> **GIVEN DATA**
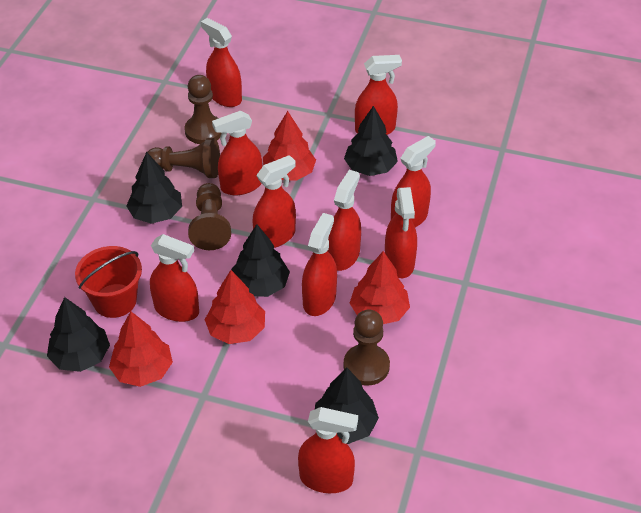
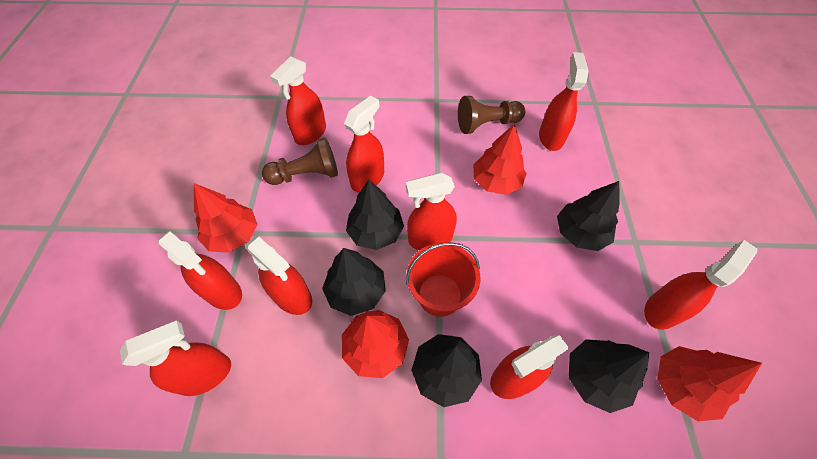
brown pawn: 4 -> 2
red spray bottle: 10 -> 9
...
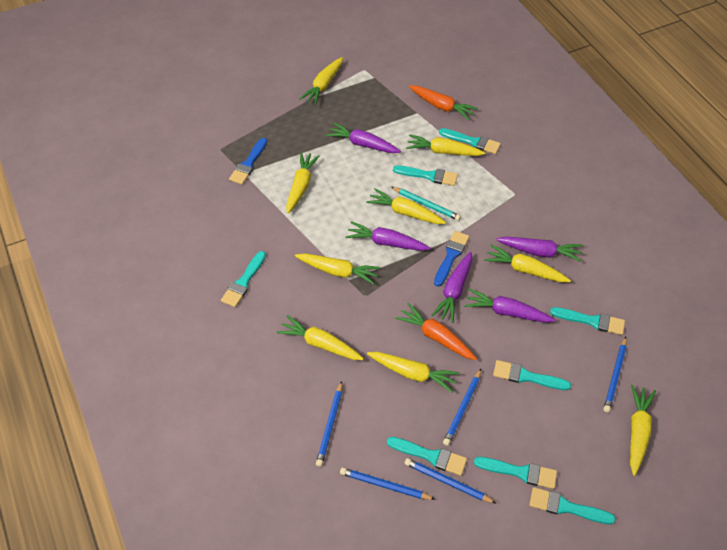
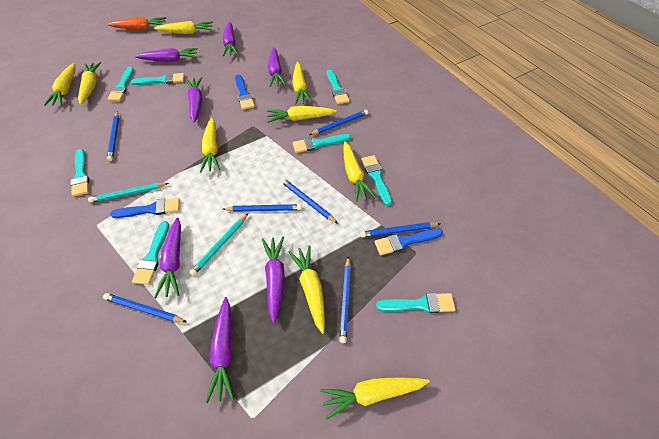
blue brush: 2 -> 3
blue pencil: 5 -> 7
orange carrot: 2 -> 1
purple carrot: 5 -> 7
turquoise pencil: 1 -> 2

> **EXERCISE DESCRIPTION**
Look above for the line with "blue pencil: 5 -> 7" and the line with "turquoise pencil: 1 -> 2", and reproduce exactly those two lines plus every line between, nothing more.

> **ANSWER BOX**
blue pencil: 5 -> 7
orange carrot: 2 -> 1
purple carrot: 5 -> 7
turquoise pencil: 1 -> 2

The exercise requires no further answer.